• Assignment:
A faithful copy of all the data is the goal; omit the pictures.

• Given data:
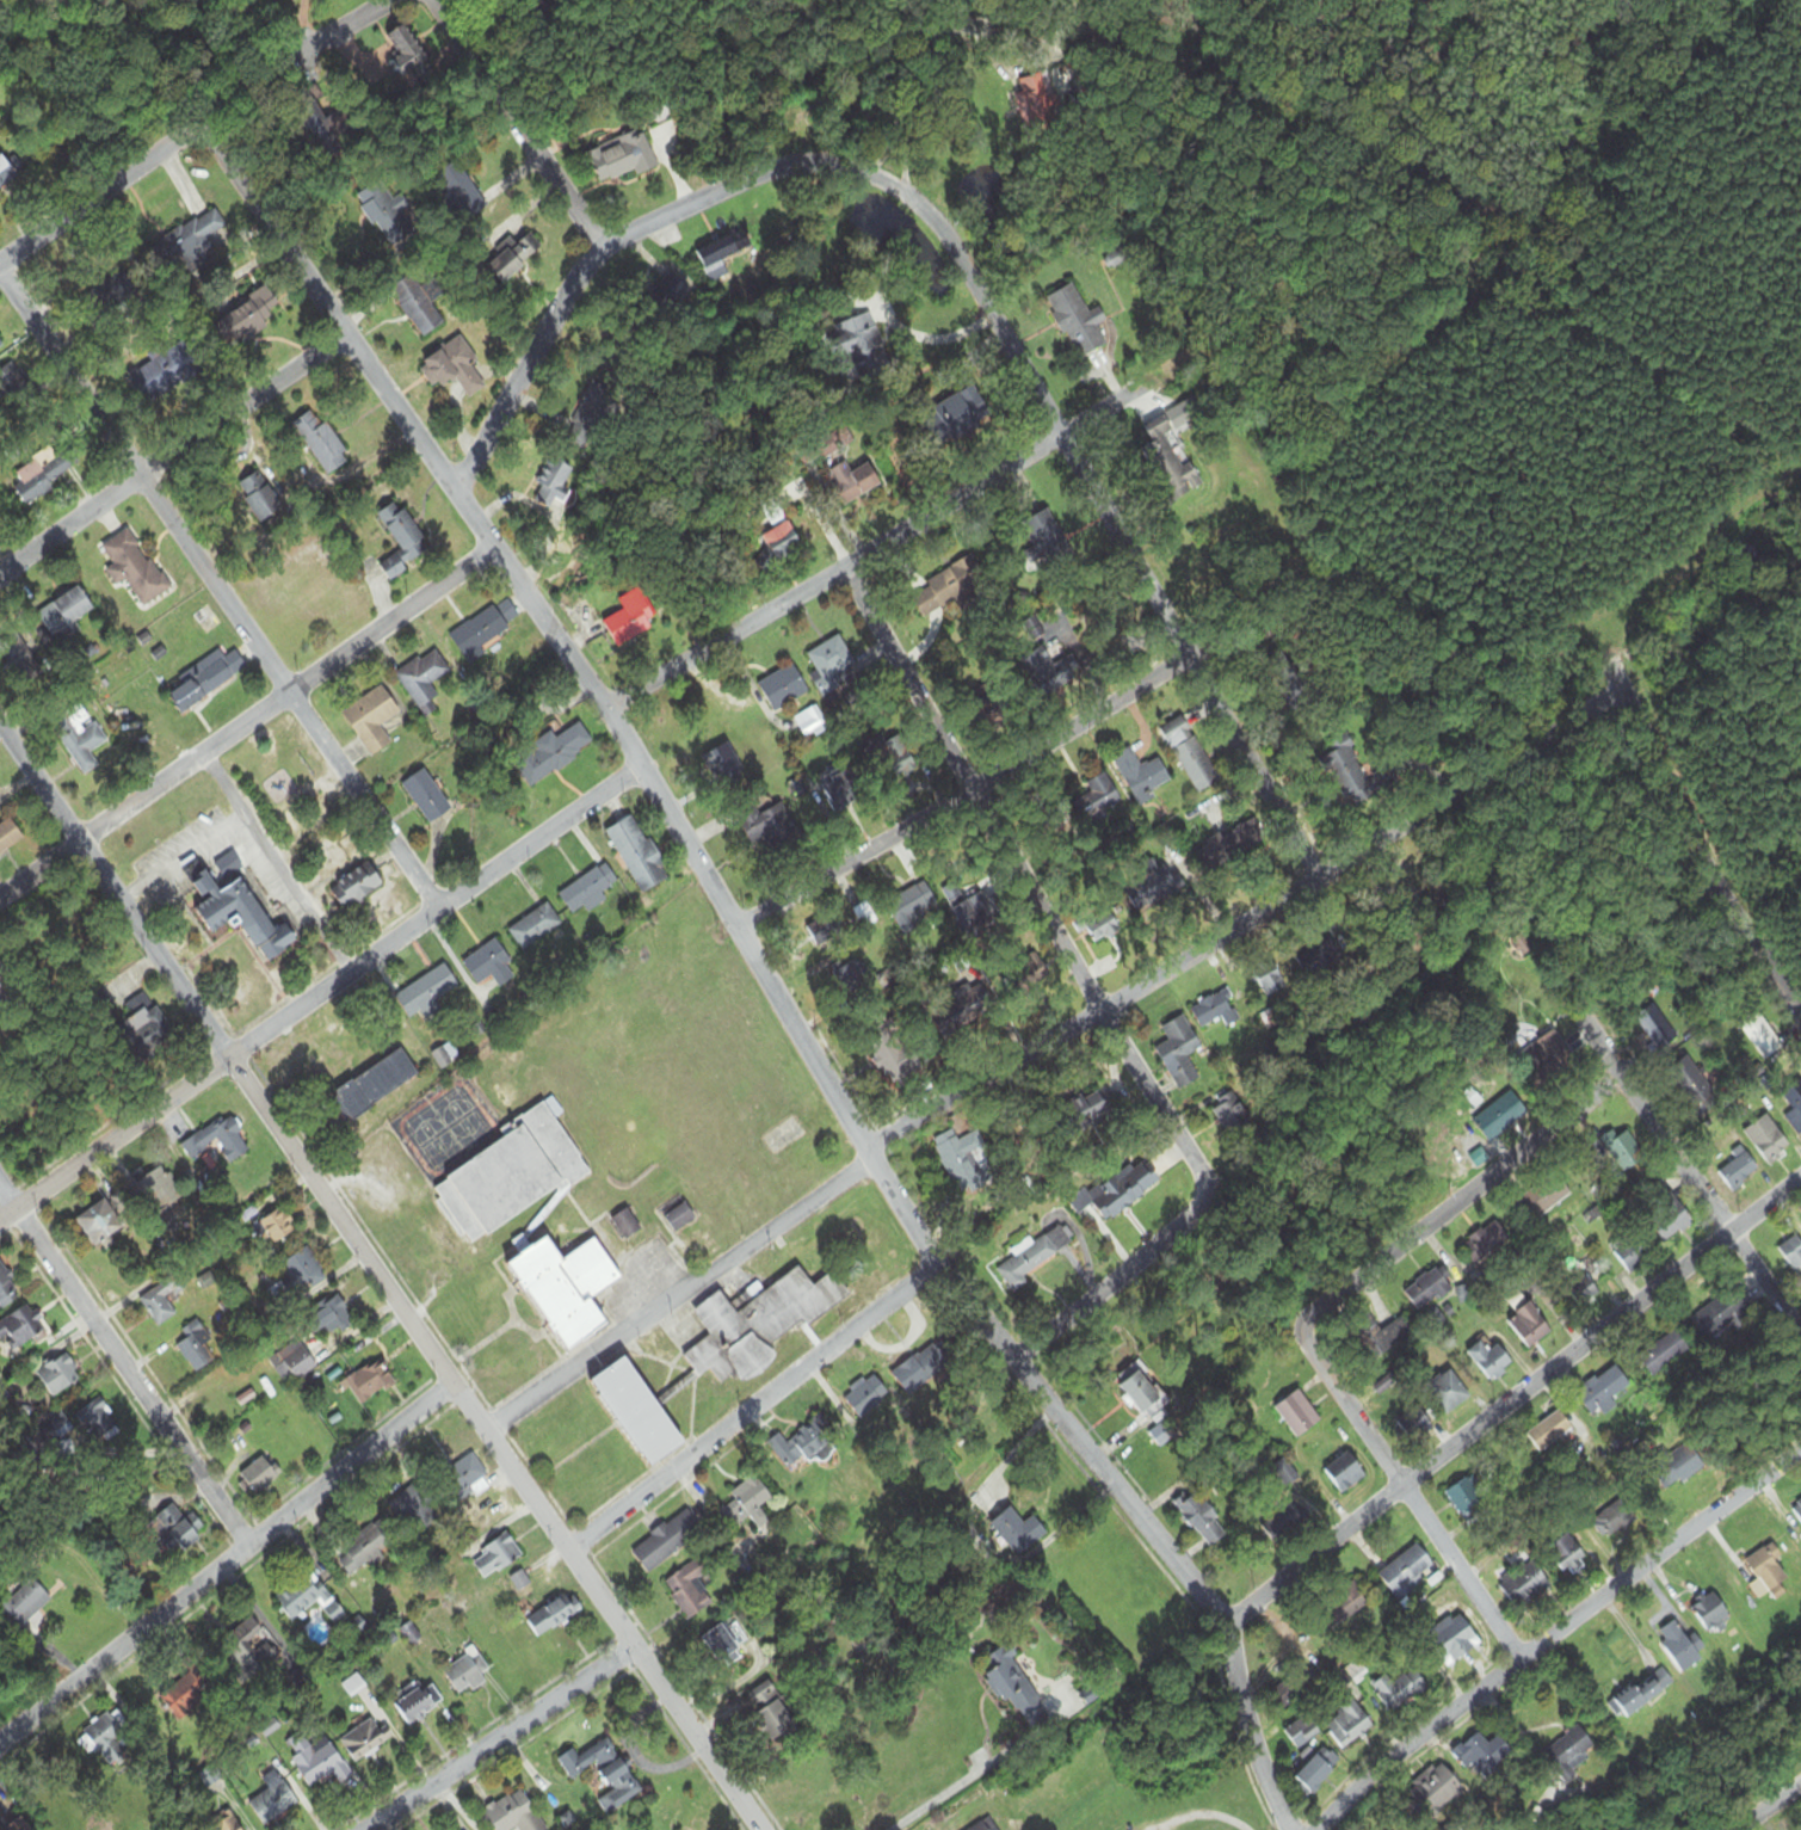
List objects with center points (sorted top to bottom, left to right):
building: (298, 0)
road: (357, 21)
road: (929, 44)
building: (408, 56)
building: (1036, 106)
building: (818, 118)
building: (322, 133)
road: (896, 141)
building: (622, 160)
building: (7, 173)
building: (460, 193)
road: (98, 203)
building: (383, 213)
building: (189, 245)
road: (959, 253)
building: (723, 255)
building: (514, 258)
building: (670, 295)
building: (418, 307)
building: (248, 319)
building: (1078, 323)
road: (923, 338)
building: (0, 344)
building: (858, 345)
building: (454, 369)
road: (539, 371)
building: (156, 375)
building: (11, 383)
building: (956, 418)
building: (321, 443)
road: (178, 462)
building: (1170, 463)
building: (39, 477)
building: (854, 481)
building: (556, 486)
building: (260, 498)
building: (402, 541)
building: (1049, 541)
building: (778, 546)
building: (133, 569)
road: (843, 577)
building: (948, 589)
road: (218, 593)
building: (63, 613)
building: (630, 623)
building: (484, 629)
building: (17, 651)
building: (1045, 658)
building: (831, 664)
building: (206, 679)
building: (424, 680)
building: (1613, 684)
building: (784, 688)
road: (293, 692)
building: (372, 720)
building: (71, 734)
building: (1189, 755)
building: (891, 757)
building: (722, 768)
building: (1345, 768)
building: (1141, 775)
building: (839, 789)
building: (427, 797)
building: (1098, 798)
road: (975, 801)
building: (758, 821)
building: (1056, 830)
building: (9, 836)
building: (1222, 850)
road: (1702, 852)
road: (181, 854)
building: (637, 855)
road: (276, 862)
road: (40, 866)
road: (1031, 870)
building: (356, 886)
building: (1154, 889)
building: (589, 890)
building: (971, 905)
building: (910, 906)
road: (435, 912)
building: (242, 916)
building: (1100, 925)
building: (534, 927)
building: (486, 963)
road: (766, 971)
road: (1512, 972)
building: (1032, 974)
building: (851, 978)
building: (1274, 981)
building: (430, 989)
building: (98, 1002)
building: (972, 1006)
building: (1217, 1011)
building: (1656, 1028)
building: (141, 1030)
building: (1761, 1037)
building: (1178, 1044)
road: (1043, 1046)
building: (895, 1062)
building: (1542, 1065)
building: (376, 1085)
building: (1690, 1085)
building: (1089, 1109)
building: (1795, 1120)
road: (114, 1137)
building: (1768, 1141)
building: (217, 1143)
building: (1622, 1151)
building: (961, 1156)
building: (1738, 1170)
building: (511, 1176)
road: (1690, 1177)
building: (1124, 1190)
building: (153, 1193)
building: (1544, 1197)
road: (1456, 1202)
building: (1669, 1218)
building: (679, 1219)
building: (101, 1224)
building: (626, 1226)
building: (277, 1227)
building: (1485, 1244)
building: (705, 1250)
building: (1631, 1253)
building: (1792, 1253)
building: (1026, 1263)
building: (300, 1273)
road: (1121, 1275)
road: (376, 1278)
building: (6, 1288)
building: (568, 1290)
building: (1428, 1290)
building: (1581, 1291)
building: (162, 1301)
building: (1722, 1314)
building: (1529, 1326)
building: (759, 1327)
building: (22, 1330)
building: (1378, 1336)
building: (197, 1348)
building: (1664, 1354)
building: (1490, 1361)
road: (125, 1363)
building: (292, 1364)
building: (918, 1372)
building: (59, 1376)
building: (367, 1384)
building: (1603, 1389)
building: (1447, 1393)
building: (1143, 1396)
building: (867, 1397)
road: (1513, 1404)
road: (756, 1408)
building: (639, 1414)
building: (1297, 1415)
building: (96, 1421)
building: (60, 1426)
building: (1414, 1426)
building: (1550, 1432)
building: (815, 1439)
building: (1681, 1463)
building: (1285, 1474)
building: (1344, 1474)
building: (259, 1476)
building: (462, 1479)
building: (1463, 1498)
road: (1408, 1499)
building: (748, 1508)
building: (1797, 1511)
building: (1203, 1522)
building: (1609, 1522)
building: (1282, 1523)
building: (176, 1531)
building: (1017, 1533)
building: (667, 1542)
building: (362, 1553)
building: (1568, 1556)
building: (495, 1558)
road: (224, 1567)
building: (1407, 1572)
building: (1768, 1574)
building: (520, 1582)
building: (1524, 1584)
building: (690, 1590)
building: (308, 1600)
building: (23, 1605)
building: (1340, 1606)
building: (1711, 1612)
building: (554, 1615)
road: (1555, 1636)
building: (1456, 1639)
building: (722, 1645)
building: (1681, 1646)
building: (248, 1650)
building: (466, 1674)
building: (1399, 1688)
building: (1015, 1690)
building: (1645, 1693)
building: (189, 1694)
building: (419, 1705)
building: (772, 1711)
building: (1347, 1723)
building: (1302, 1732)
road: (506, 1738)
building: (111, 1740)
building: (365, 1741)
building: (1570, 1751)
building: (1484, 1756)
building: (317, 1761)
building: (1319, 1770)
road: (968, 1777)
building: (1436, 1791)
building: (272, 1800)
road: (1765, 1808)
building: (509, 1813)
building: (224, 1824)
building: (985, 1825)
building: (18, 1826)
building: (1, 1828)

• Exercise answer:
List objects with center points (sorted top to bottom, left to right):
building: (298, 0)
road: (357, 21)
road: (929, 44)
building: (408, 56)
building: (1036, 106)
building: (818, 118)
building: (322, 133)
road: (896, 141)
building: (622, 160)
building: (7, 173)
building: (460, 193)
road: (98, 203)
building: (383, 213)
building: (189, 245)
road: (959, 253)
building: (723, 255)
building: (514, 258)
building: (670, 295)
building: (418, 307)
building: (248, 319)
building: (1078, 323)
road: (923, 338)
building: (0, 344)
building: (858, 345)
building: (454, 369)
road: (539, 371)
building: (156, 375)
building: (11, 383)
building: (956, 418)
building: (321, 443)
road: (178, 462)
building: (1170, 463)
building: (39, 477)
building: (854, 481)
building: (556, 486)
building: (260, 498)
building: (402, 541)
building: (1049, 541)
building: (778, 546)
building: (133, 569)
road: (843, 577)
building: (948, 589)
road: (218, 593)
building: (63, 613)
building: (630, 623)
building: (484, 629)
building: (17, 651)
building: (1045, 658)
building: (831, 664)
building: (206, 679)
building: (424, 680)
building: (1613, 684)
building: (784, 688)
road: (293, 692)
building: (372, 720)
building: (71, 734)
building: (1189, 755)
building: (891, 757)
building: (722, 768)
building: (1345, 768)
building: (1141, 775)
building: (839, 789)
building: (427, 797)
building: (1098, 798)
road: (975, 801)
building: (758, 821)
building: (1056, 830)
building: (9, 836)
building: (1222, 850)
road: (1702, 852)
road: (181, 854)
building: (637, 855)
road: (276, 862)
road: (40, 866)
road: (1031, 870)
building: (356, 886)
building: (1154, 889)
building: (589, 890)
building: (971, 905)
building: (910, 906)
road: (435, 912)
building: (242, 916)
building: (1100, 925)
building: (534, 927)
building: (486, 963)
road: (766, 971)
road: (1512, 972)
building: (1032, 974)
building: (851, 978)
building: (1274, 981)
building: (430, 989)
building: (98, 1002)
building: (972, 1006)
building: (1217, 1011)
building: (1656, 1028)
building: (141, 1030)
building: (1761, 1037)
building: (1178, 1044)
road: (1043, 1046)
building: (895, 1062)
building: (1542, 1065)
building: (376, 1085)
building: (1690, 1085)
building: (1089, 1109)
building: (1795, 1120)
road: (114, 1137)
building: (1768, 1141)
building: (217, 1143)
building: (1622, 1151)
building: (961, 1156)
building: (1738, 1170)
building: (511, 1176)
road: (1690, 1177)
building: (1124, 1190)
building: (153, 1193)
building: (1544, 1197)
road: (1456, 1202)
building: (1669, 1218)
building: (679, 1219)
building: (101, 1224)
building: (626, 1226)
building: (277, 1227)
building: (1485, 1244)
building: (705, 1250)
building: (1631, 1253)
building: (1792, 1253)
building: (1026, 1263)
building: (300, 1273)
road: (1121, 1275)
road: (376, 1278)
building: (6, 1288)
building: (568, 1290)
building: (1428, 1290)
building: (1581, 1291)
building: (162, 1301)
building: (1722, 1314)
building: (1529, 1326)
building: (759, 1327)
building: (22, 1330)
building: (1378, 1336)
building: (197, 1348)
building: (1664, 1354)
building: (1490, 1361)
road: (125, 1363)
building: (292, 1364)
building: (918, 1372)
building: (59, 1376)
building: (367, 1384)
building: (1603, 1389)
building: (1447, 1393)
building: (1143, 1396)
building: (867, 1397)
road: (1513, 1404)
road: (756, 1408)
building: (639, 1414)
building: (1297, 1415)
building: (96, 1421)
building: (60, 1426)
building: (1414, 1426)
building: (1550, 1432)
building: (815, 1439)
building: (1681, 1463)
building: (1285, 1474)
building: (1344, 1474)
building: (259, 1476)
building: (462, 1479)
building: (1463, 1498)
road: (1408, 1499)
building: (748, 1508)
building: (1797, 1511)
building: (1203, 1522)
building: (1609, 1522)
building: (1282, 1523)
building: (176, 1531)
building: (1017, 1533)
building: (667, 1542)
building: (362, 1553)
building: (1568, 1556)
building: (495, 1558)
road: (224, 1567)
building: (1407, 1572)
building: (1768, 1574)
building: (520, 1582)
building: (1524, 1584)
building: (690, 1590)
building: (308, 1600)
building: (23, 1605)
building: (1340, 1606)
building: (1711, 1612)
building: (554, 1615)
road: (1555, 1636)
building: (1456, 1639)
building: (722, 1645)
building: (1681, 1646)
building: (248, 1650)
building: (466, 1674)
building: (1399, 1688)
building: (1015, 1690)
building: (1645, 1693)
building: (189, 1694)
building: (419, 1705)
building: (772, 1711)
building: (1347, 1723)
building: (1302, 1732)
road: (506, 1738)
building: (111, 1740)
building: (365, 1741)
building: (1570, 1751)
building: (1484, 1756)
building: (317, 1761)
building: (1319, 1770)
road: (968, 1777)
building: (1436, 1791)
building: (272, 1800)
road: (1765, 1808)
building: (509, 1813)
building: (224, 1824)
building: (985, 1825)
building: (18, 1826)
building: (1, 1828)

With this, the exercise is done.